Scene difference descriptions
- - - - - - -

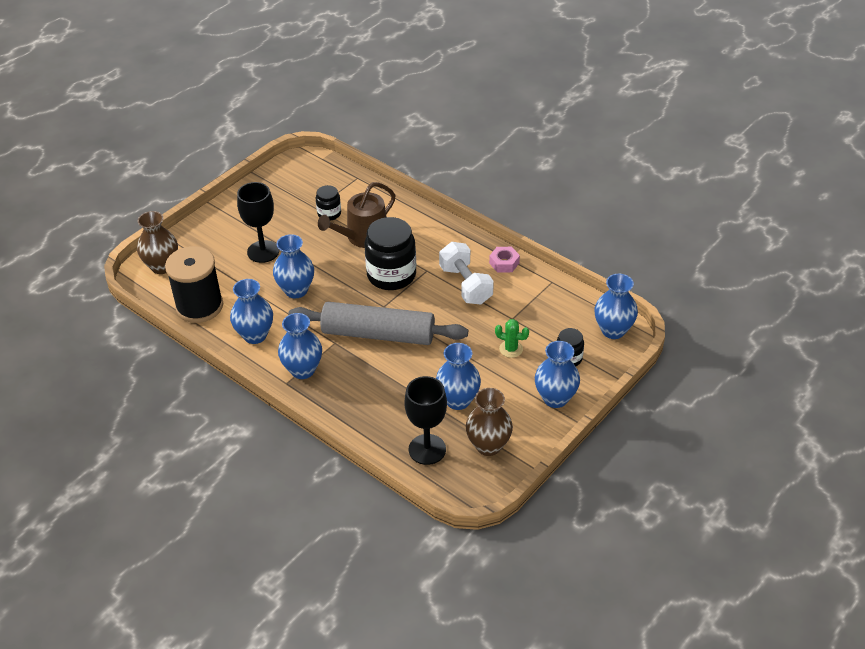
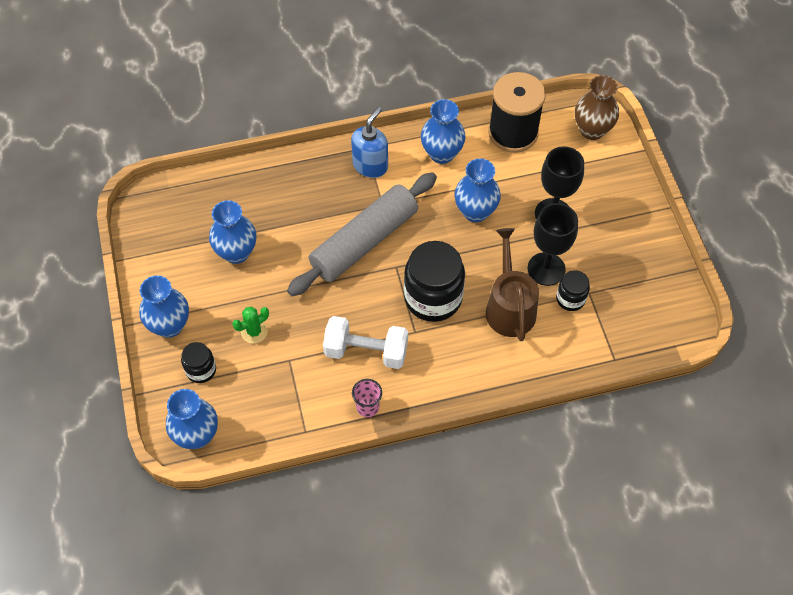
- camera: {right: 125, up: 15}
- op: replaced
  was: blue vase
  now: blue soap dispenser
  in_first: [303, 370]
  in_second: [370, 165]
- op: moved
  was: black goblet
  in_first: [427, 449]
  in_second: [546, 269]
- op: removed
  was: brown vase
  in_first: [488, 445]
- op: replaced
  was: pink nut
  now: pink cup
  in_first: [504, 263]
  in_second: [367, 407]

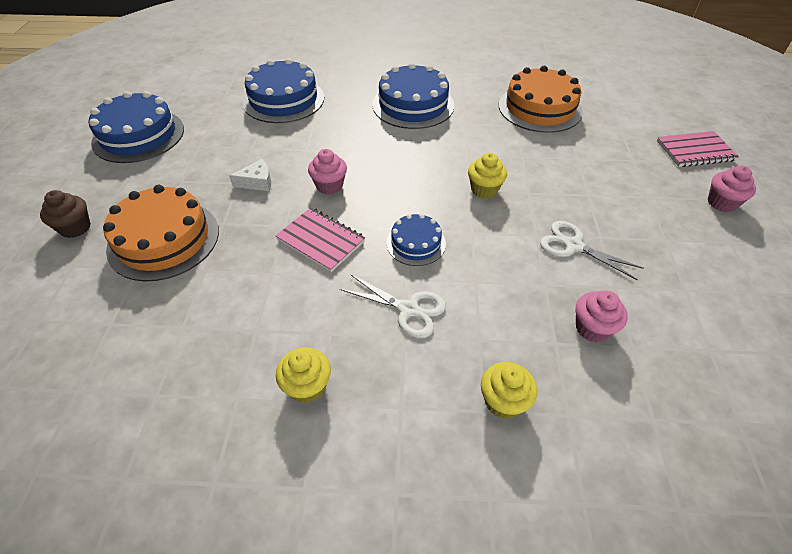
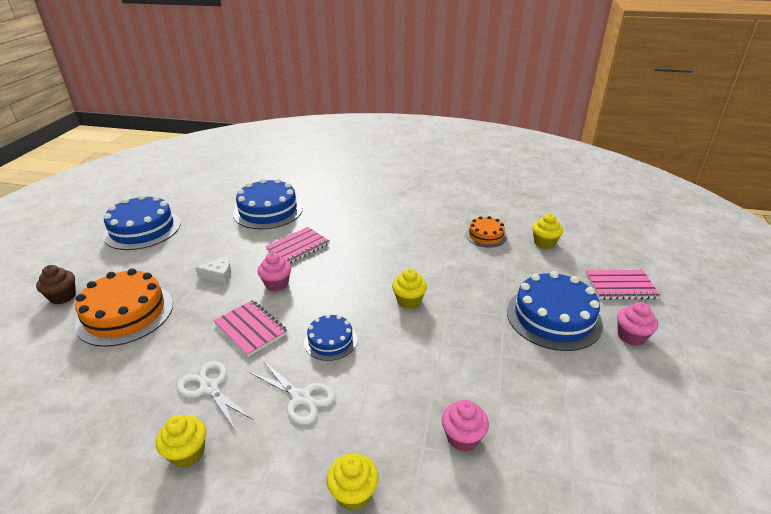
- camera: {right: 10, up: -15}
- op: moved
  was: blue cake
  in_first: [413, 105]
  in_second: [553, 317]
- op: resized
  was: orange cake
  in_first: [540, 108]
  in_second: [486, 236]
  ratio: 0.55
- op: moved
  was: white scissors
  in_first: [573, 246]
  in_second: [209, 388]
- op: added
  now: pink notebook
  in_second: [298, 247]
- op: added
  now: yellow cupcake
  in_second: [544, 243]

- - - - - - -

*Problem requirements*. Only the lines from the one containing "in_second: [298, 247]" through the end of the records above belong in the output, each exactly as it stands, both ends included.

*Solution for this exercise*.
  in_second: [298, 247]
- op: added
  now: yellow cupcake
  in_second: [544, 243]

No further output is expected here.